*** RECORDS FOR THE TASK Section Begins ***

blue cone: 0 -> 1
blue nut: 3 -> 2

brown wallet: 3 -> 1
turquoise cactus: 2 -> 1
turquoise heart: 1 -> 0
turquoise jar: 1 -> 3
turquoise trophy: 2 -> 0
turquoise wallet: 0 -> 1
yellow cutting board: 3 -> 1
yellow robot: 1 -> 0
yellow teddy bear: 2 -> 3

*** RECORDS FOR THE TASK Section Ends ***

* [PROBLEM DETAILS]
Set out, exactly as written, the lines from the line with "yellow cutting board: 3 -> 1" to the last line of the records, inclusive, and only those lines.

* [ANSWER SECTION]
yellow cutting board: 3 -> 1
yellow robot: 1 -> 0
yellow teddy bear: 2 -> 3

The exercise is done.